[[ Given data, beginning ]]

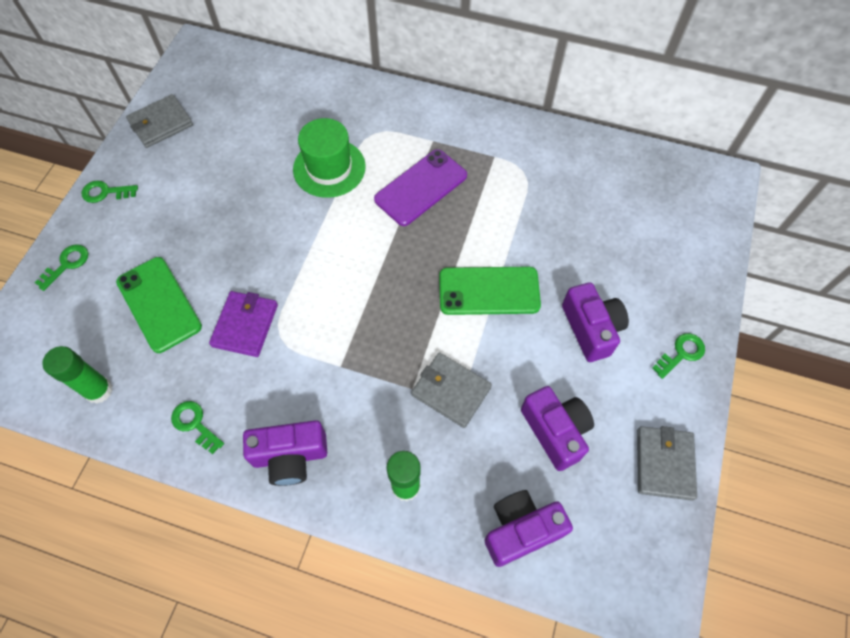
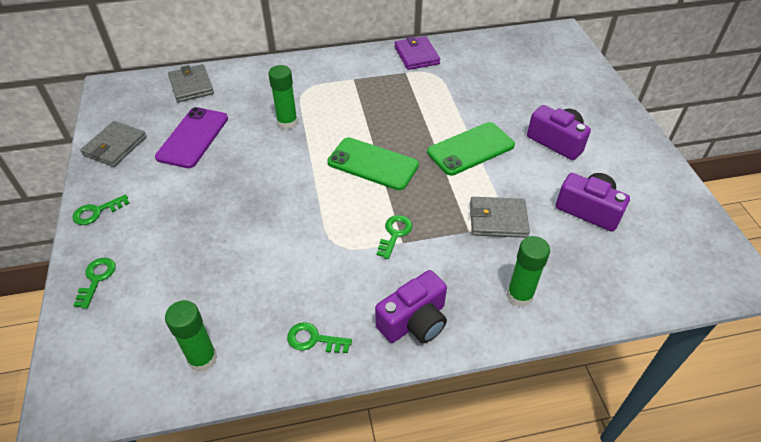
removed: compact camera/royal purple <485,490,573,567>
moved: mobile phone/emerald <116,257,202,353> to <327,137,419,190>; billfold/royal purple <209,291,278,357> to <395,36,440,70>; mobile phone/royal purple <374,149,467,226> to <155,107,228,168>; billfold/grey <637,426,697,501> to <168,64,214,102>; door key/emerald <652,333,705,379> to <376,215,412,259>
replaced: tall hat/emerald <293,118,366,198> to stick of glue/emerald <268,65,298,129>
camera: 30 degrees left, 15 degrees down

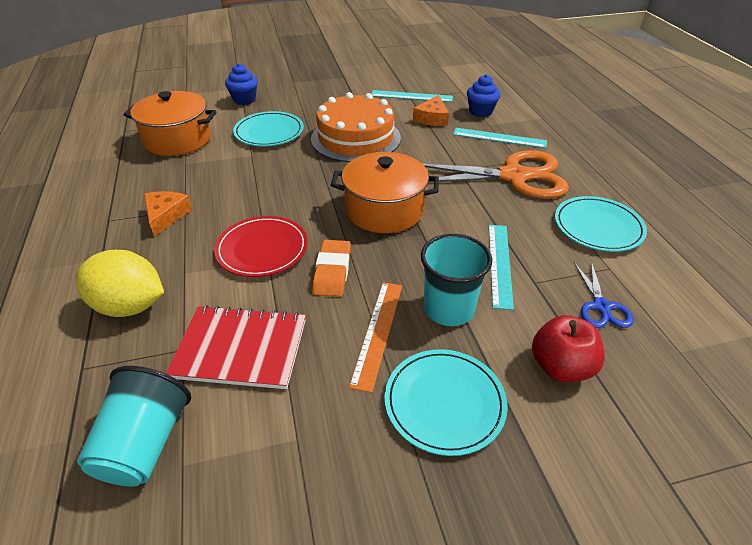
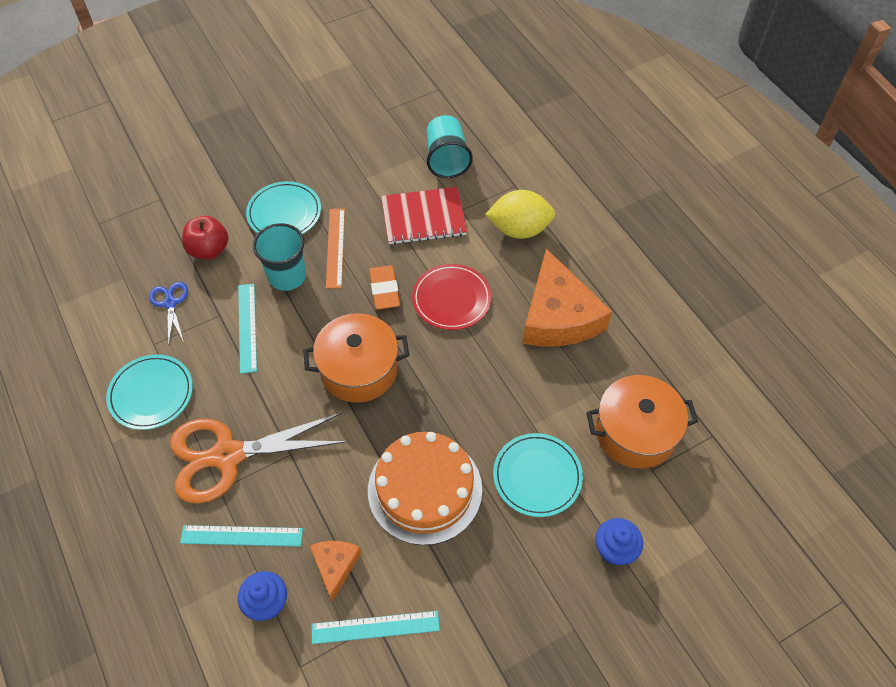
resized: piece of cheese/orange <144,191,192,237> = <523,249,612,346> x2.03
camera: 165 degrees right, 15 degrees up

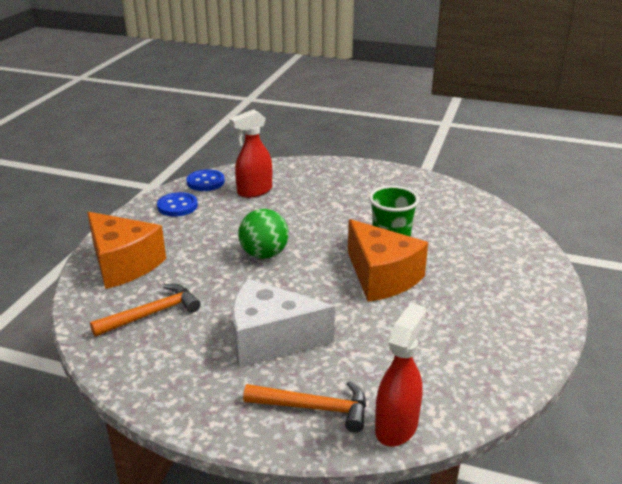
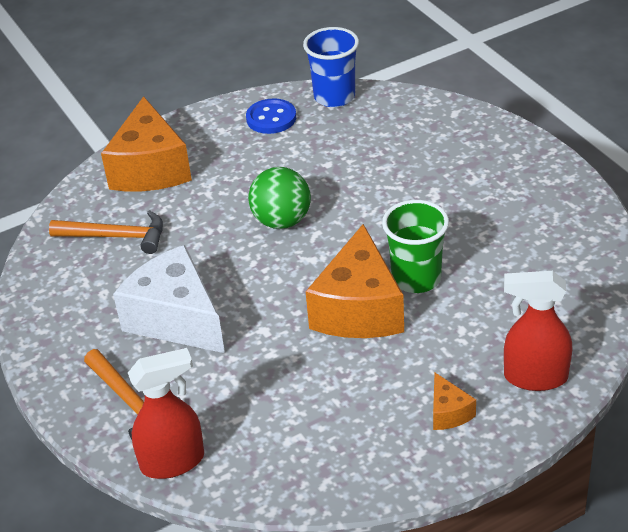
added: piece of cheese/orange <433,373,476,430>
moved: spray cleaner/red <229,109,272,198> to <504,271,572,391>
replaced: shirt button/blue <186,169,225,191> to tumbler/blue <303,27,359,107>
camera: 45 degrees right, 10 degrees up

[[ Given data, end ]]
[[ Given data, beginning ]]

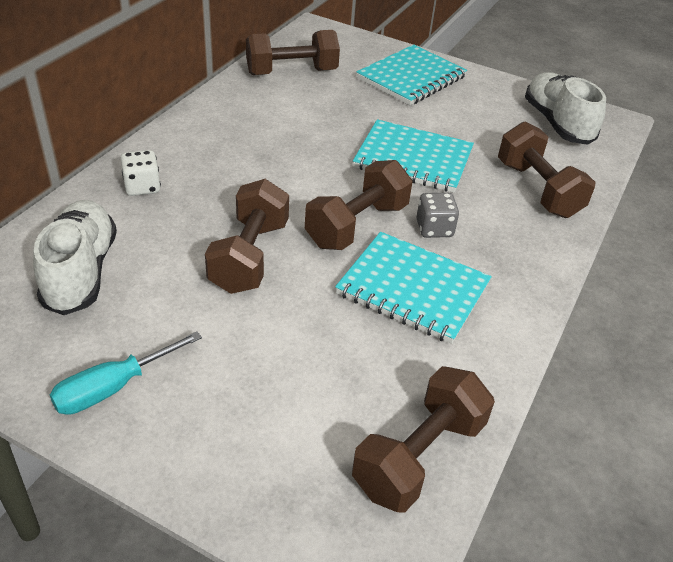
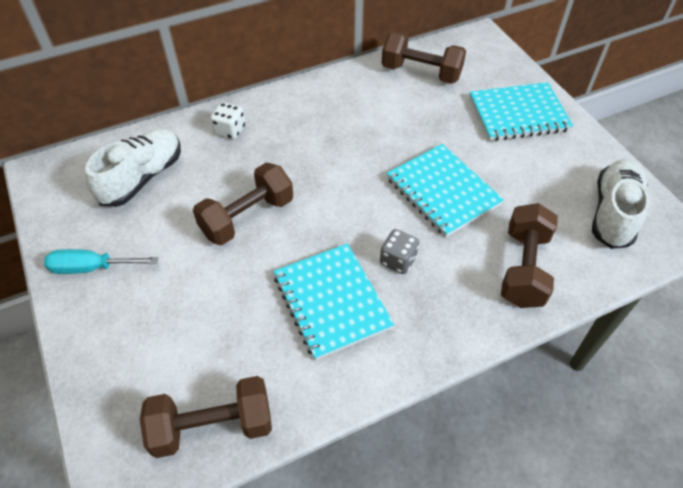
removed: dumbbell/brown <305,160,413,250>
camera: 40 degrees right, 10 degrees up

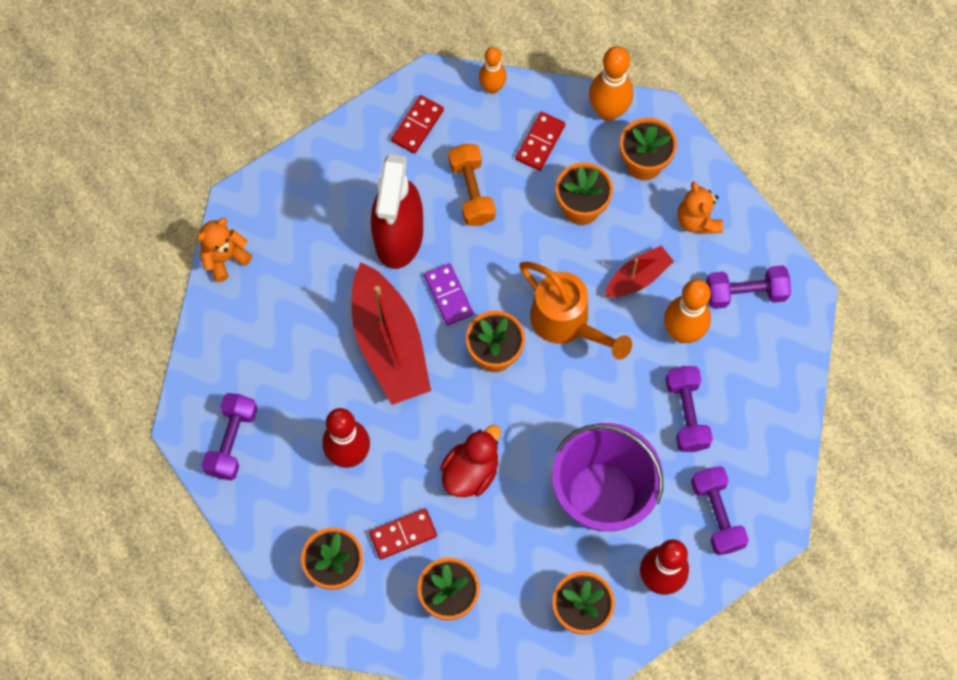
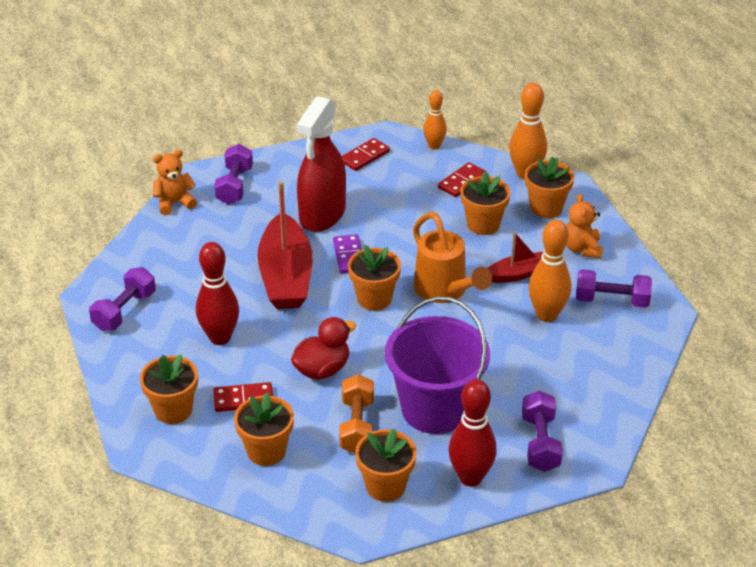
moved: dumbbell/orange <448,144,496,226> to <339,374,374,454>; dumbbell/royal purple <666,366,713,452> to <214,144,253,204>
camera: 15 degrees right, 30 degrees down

[[ Given data, end ]]

» What the task asks: Using the material above, please count the lines in which the word "royal" occurs and give the number with nothing added.

» Answer for this exercise: 3